▸ **WHAT YOU WILL DO**:
Copy word for word the lines in the records below, starting at the line with "orange trapezoid: (487, 131)" and ending at the line with "red semicircle: (179, 764)". Skip the pictures.
>>>>>
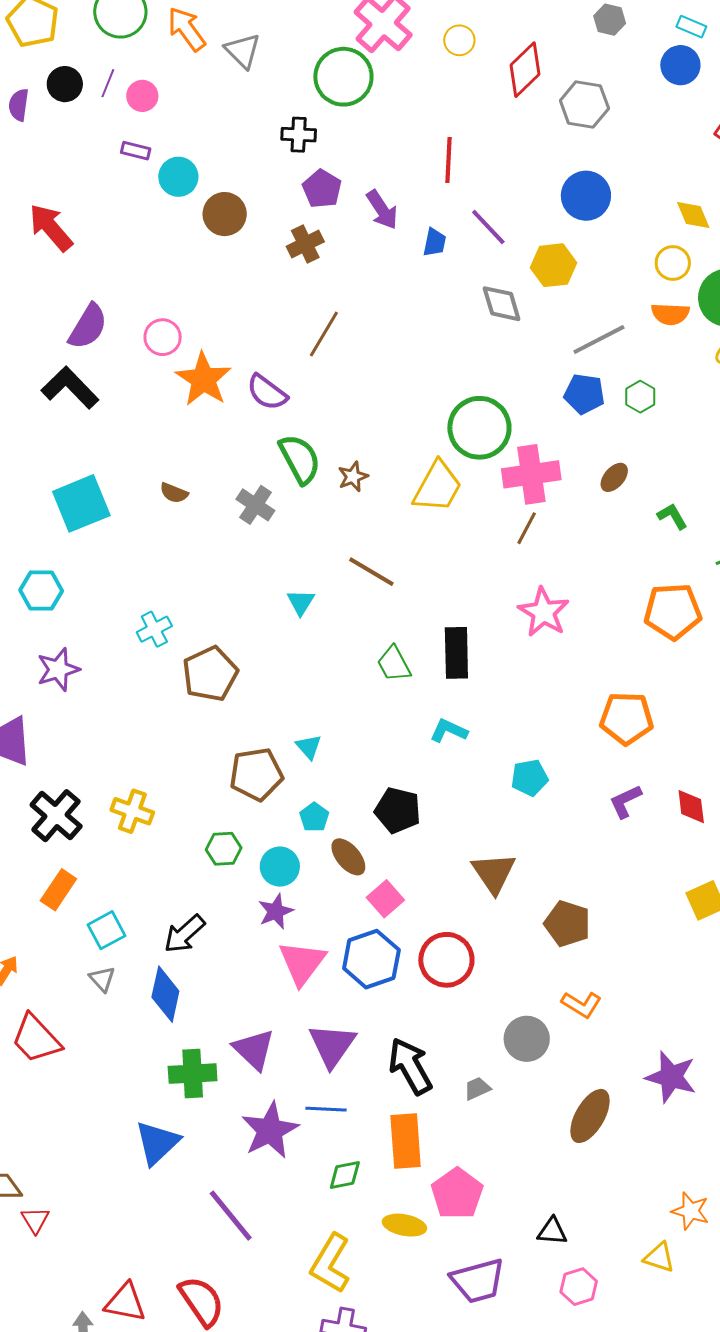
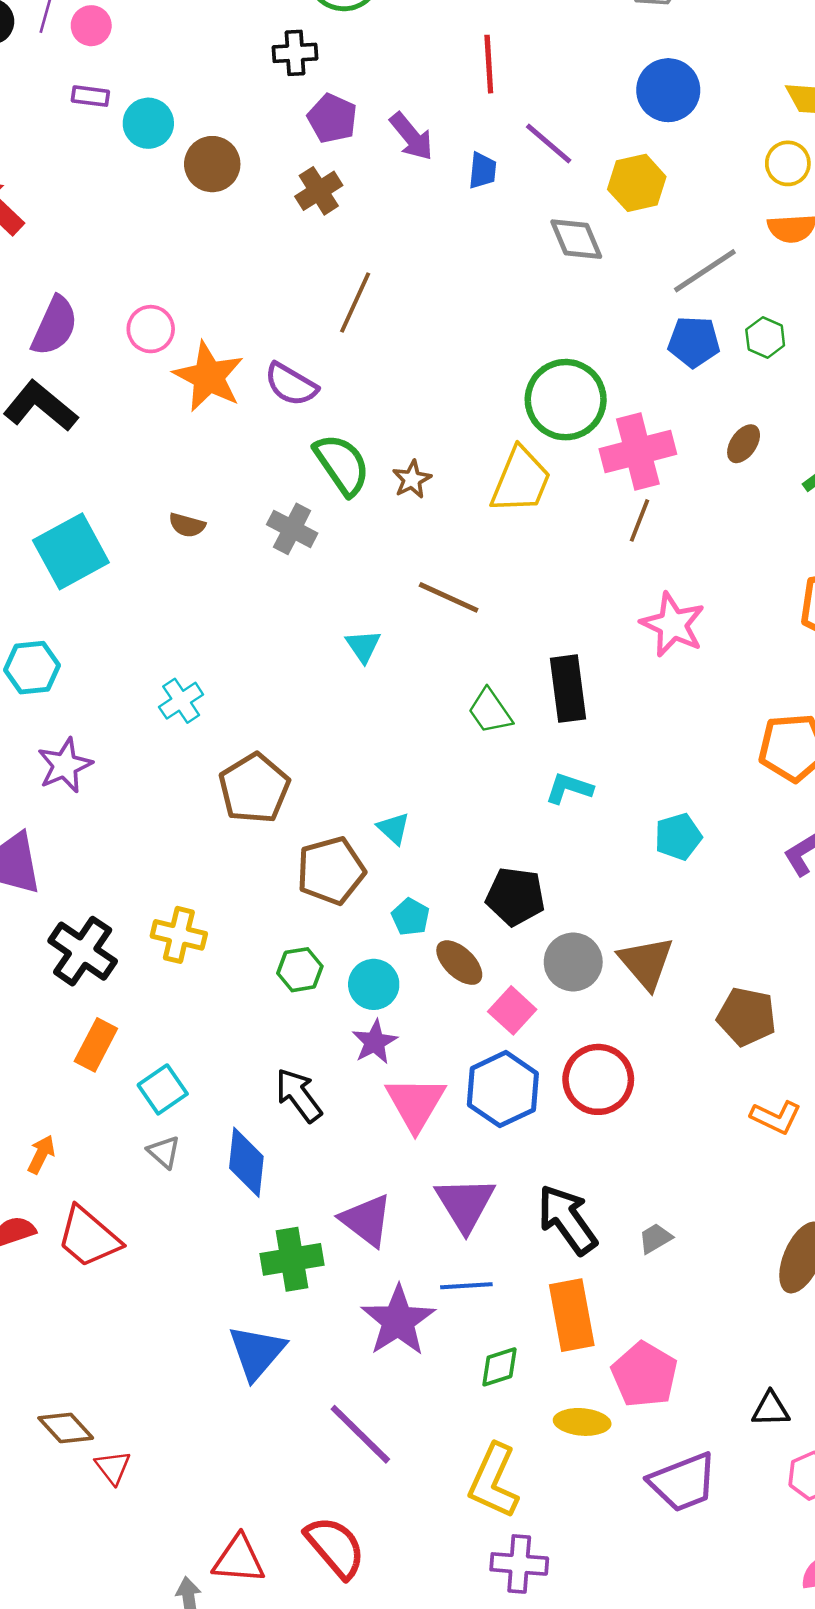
brown pentagon: (210, 674) -> (254, 788), moved
black arrow: (184, 934) -> (299, 1095), moved, turned 102
gray circle: (527, 1039) -> (573, 962), moved

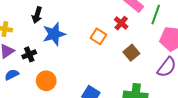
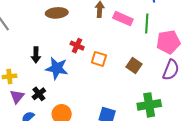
red cross: (121, 23) -> (77, 46), moved
blue star: (54, 34) -> (57, 68), turned -30

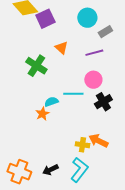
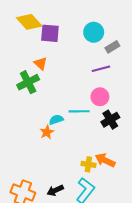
purple square: (45, 19) -> (50, 33), turned 30
orange triangle: (61, 48) -> (41, 63), moved
green cross: (36, 66) -> (28, 82), moved, turned 30

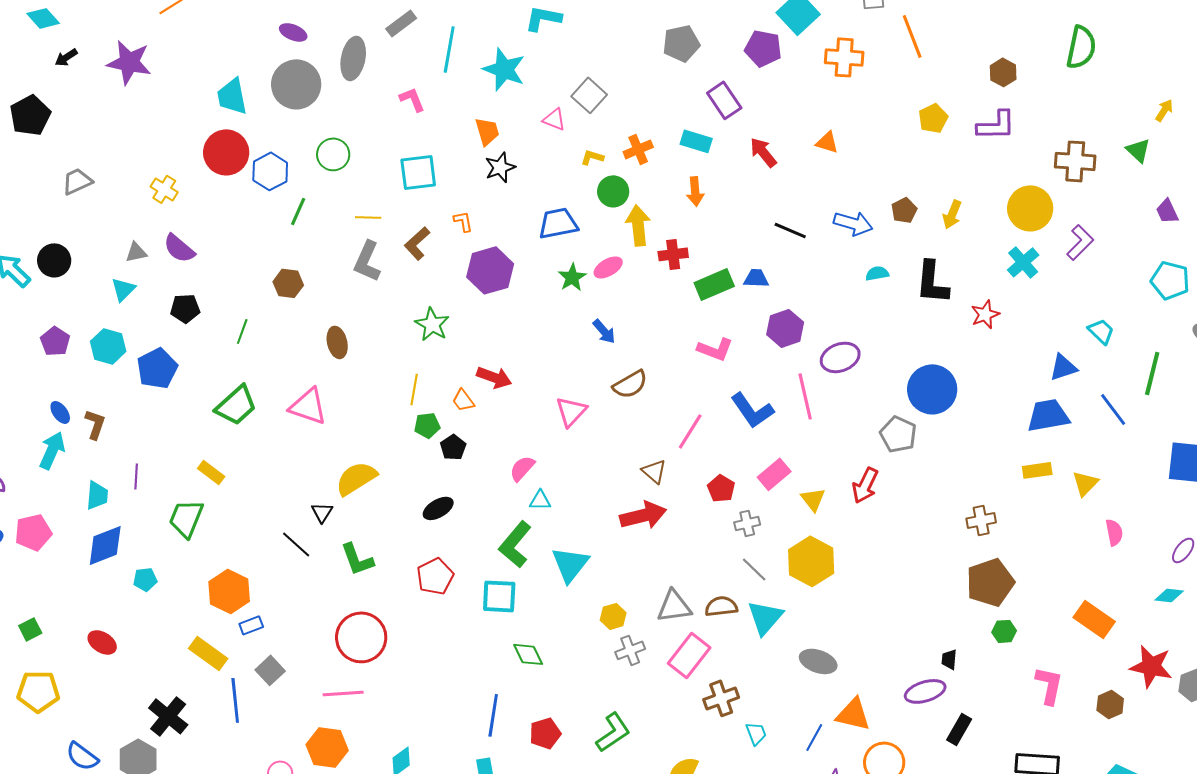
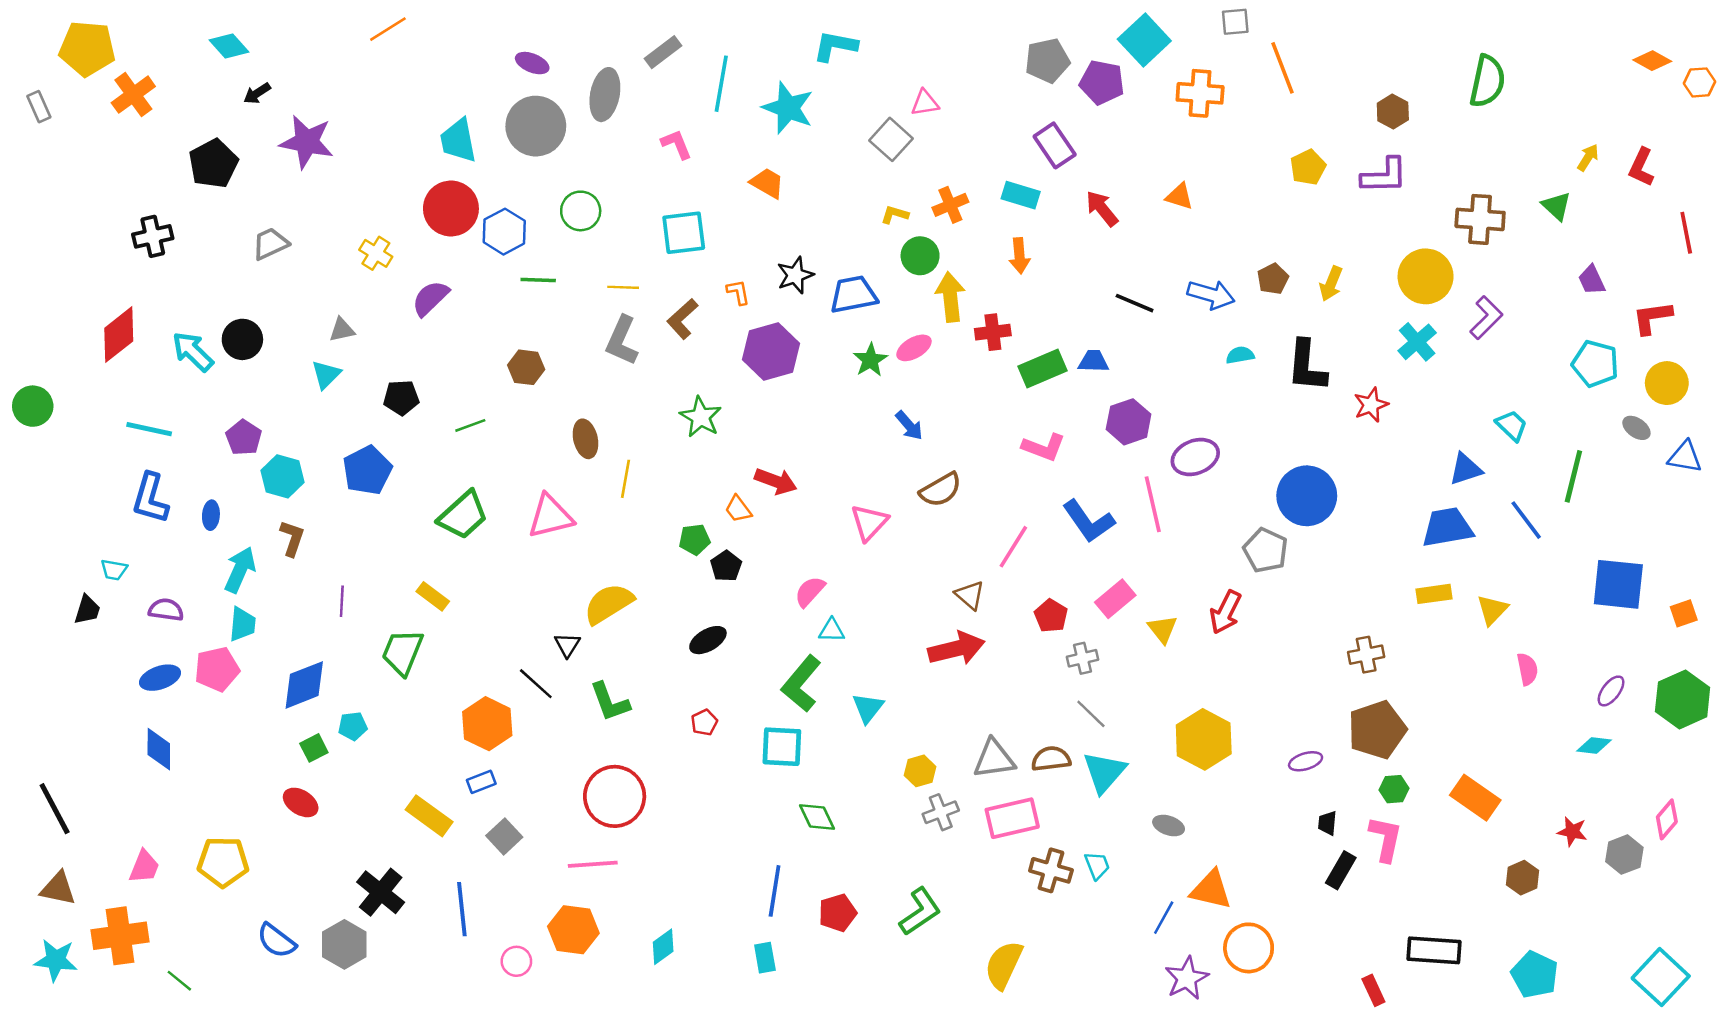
gray pentagon: (681, 43) -> (1047, 61), moved
purple star: (129, 62) -> (307, 142), moved
pink triangle: (554, 119) -> (925, 103), moved, turned -30
orange trapezoid: (487, 131) -> (767, 183), turned -44
black star: (500, 167) -> (795, 275), moved
green line: (298, 211) -> (538, 280), turned 68
purple semicircle: (179, 248) -> (430, 298), moved, turned 96
green line: (242, 331) -> (470, 425), turned 50
cyan hexagon: (108, 346) -> (282, 476), moved
yellow line: (414, 389) -> (625, 479), moved
pink triangle: (308, 406) -> (550, 516), turned -33
blue ellipse: (60, 412) -> (211, 515), moved, turned 40
cyan trapezoid: (97, 495) -> (242, 624), moved
yellow hexagon: (811, 561) -> (1204, 739), moved
cyan triangle: (570, 564) -> (868, 708), size x0.7
red pentagon: (435, 576) -> (704, 722), size x0.6
orange hexagon: (229, 591) -> (487, 724), moved
orange rectangle: (1094, 619) -> (1475, 798), moved
green square: (30, 629) -> (314, 748), moved
pink rectangle: (689, 655) -> (1012, 818), turned 39
gray ellipse: (818, 661) -> (1169, 826), size x0.7
red star: (1151, 666) -> (1572, 832), size x0.6
pink L-shape: (1049, 685) -> (1386, 839), moved
purple ellipse: (925, 691) -> (1306, 761), moved, size x0.7
brown cross: (721, 698) -> (1051, 870), turned 36
blue line: (235, 700) -> (462, 909), moved
black rectangle: (959, 729) -> (1341, 870), moved
cyan trapezoid: (756, 733) -> (1097, 866), moved

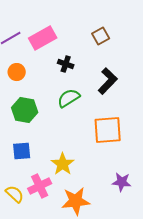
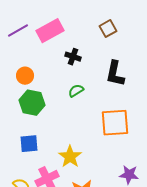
orange circle: (17, 72) -> (25, 76), moved
black L-shape: (108, 81) -> (115, 74), turned 148
green semicircle: (69, 98) -> (76, 91), size x0.7

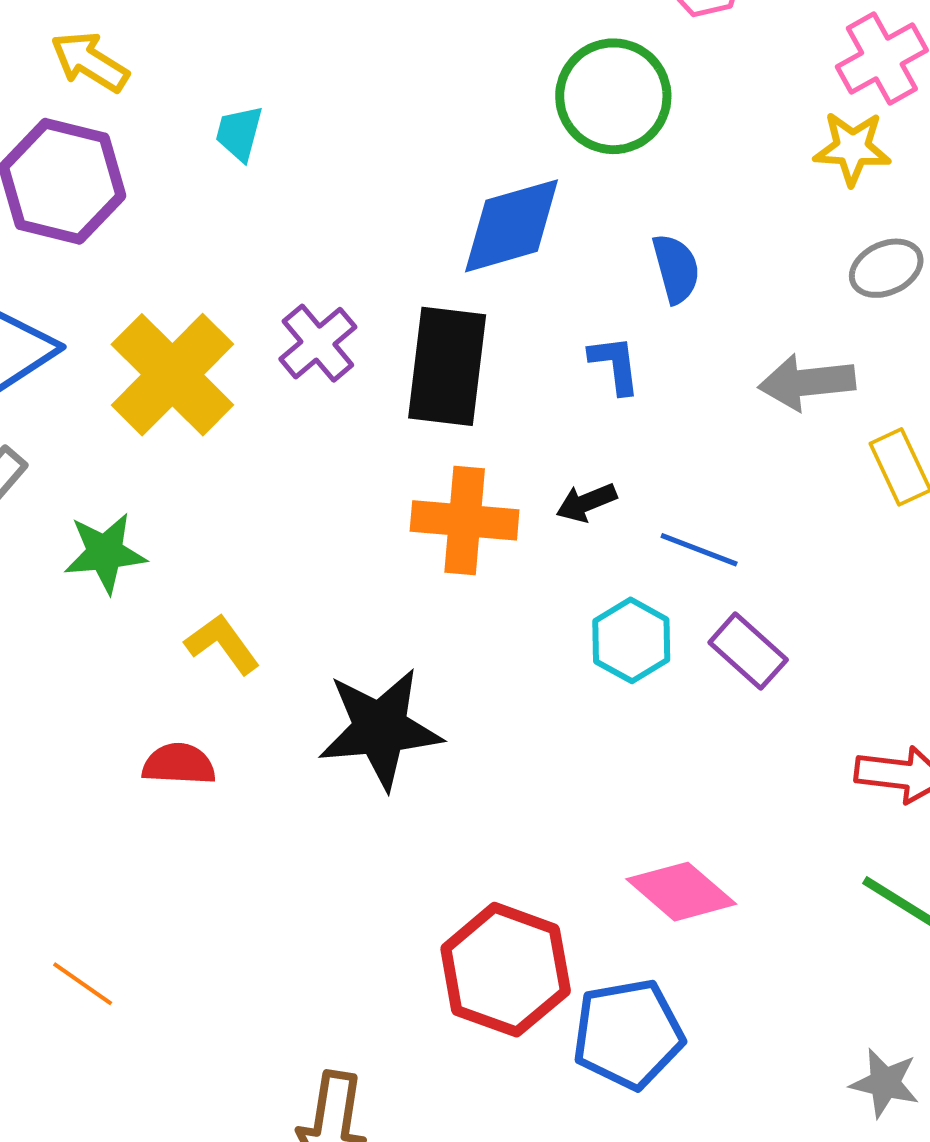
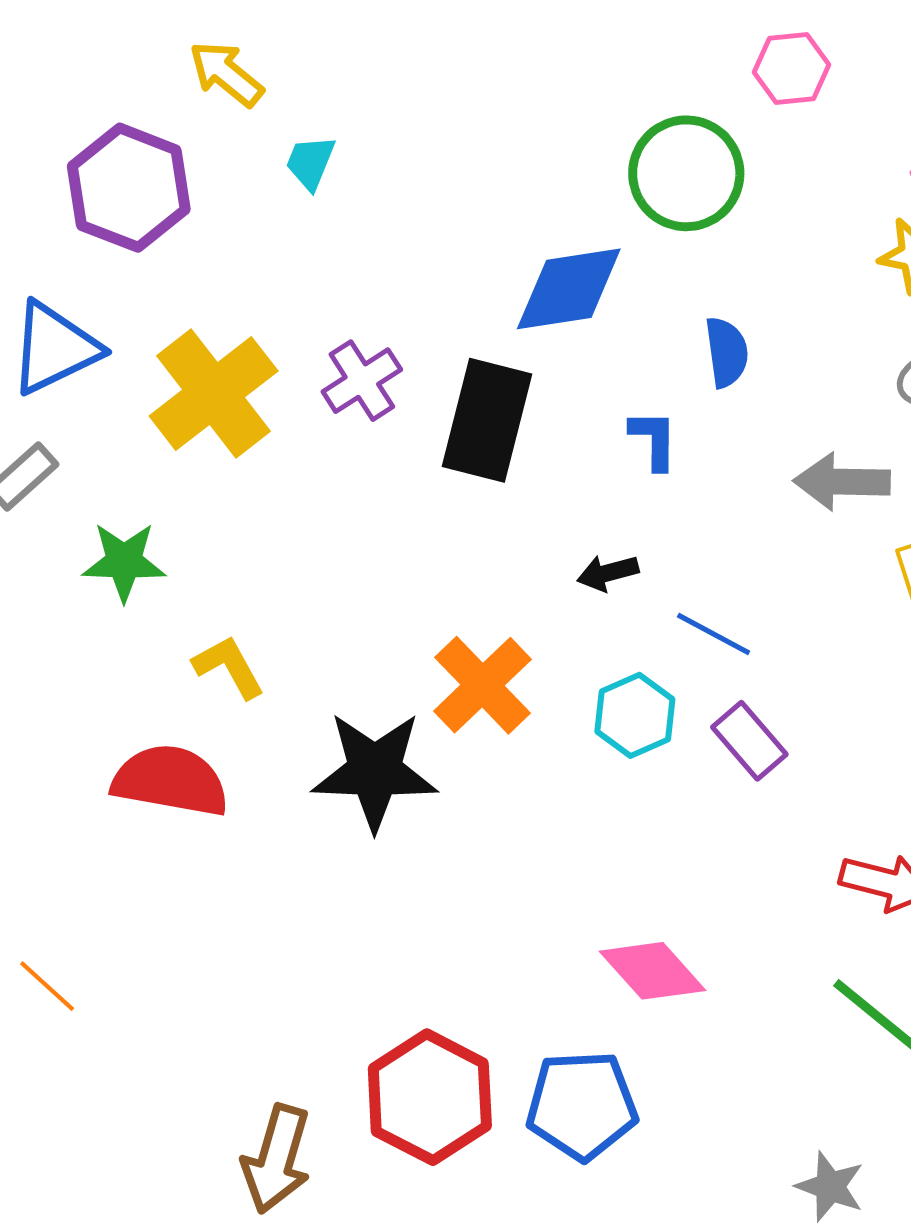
yellow arrow: (90, 62) -> (226, 74), moved
orange cross: (465, 520) -> (482, 685), moved, turned 34
red semicircle: (179, 764) -> (170, 781), size x1.6
red hexagon: (506, 970) -> (430, 1097), moved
<<<<<
▸ **THE ANSWER**:
orange trapezoid: (487, 131) -> (767, 183), turned -44
black star: (500, 167) -> (795, 275), moved
green line: (298, 211) -> (538, 280), turned 68
purple semicircle: (179, 248) -> (430, 298), moved, turned 96
green line: (242, 331) -> (470, 425), turned 50
cyan hexagon: (108, 346) -> (282, 476), moved
yellow line: (414, 389) -> (625, 479), moved
pink triangle: (308, 406) -> (550, 516), turned -33
blue ellipse: (60, 412) -> (211, 515), moved, turned 40
cyan trapezoid: (97, 495) -> (242, 624), moved
yellow hexagon: (811, 561) -> (1204, 739), moved
cyan triangle: (570, 564) -> (868, 708), size x0.7
red pentagon: (435, 576) -> (704, 722), size x0.6
orange hexagon: (229, 591) -> (487, 724), moved
orange rectangle: (1094, 619) -> (1475, 798), moved
green square: (30, 629) -> (314, 748), moved
pink rectangle: (689, 655) -> (1012, 818), turned 39
gray ellipse: (818, 661) -> (1169, 826), size x0.7
red star: (1151, 666) -> (1572, 832), size x0.6
pink L-shape: (1049, 685) -> (1386, 839), moved
purple ellipse: (925, 691) -> (1306, 761), moved, size x0.7
brown cross: (721, 698) -> (1051, 870), turned 36
blue line: (235, 700) -> (462, 909), moved
black rectangle: (959, 729) -> (1341, 870), moved
cyan trapezoid: (756, 733) -> (1097, 866), moved

orange circle: (17, 72) -> (25, 76), moved
black L-shape: (108, 81) -> (115, 74), turned 148
green semicircle: (69, 98) -> (76, 91), size x0.7

yellow arrow: (90, 62) -> (226, 74), moved
orange cross: (465, 520) -> (482, 685), moved, turned 34
red semicircle: (179, 764) -> (170, 781), size x1.6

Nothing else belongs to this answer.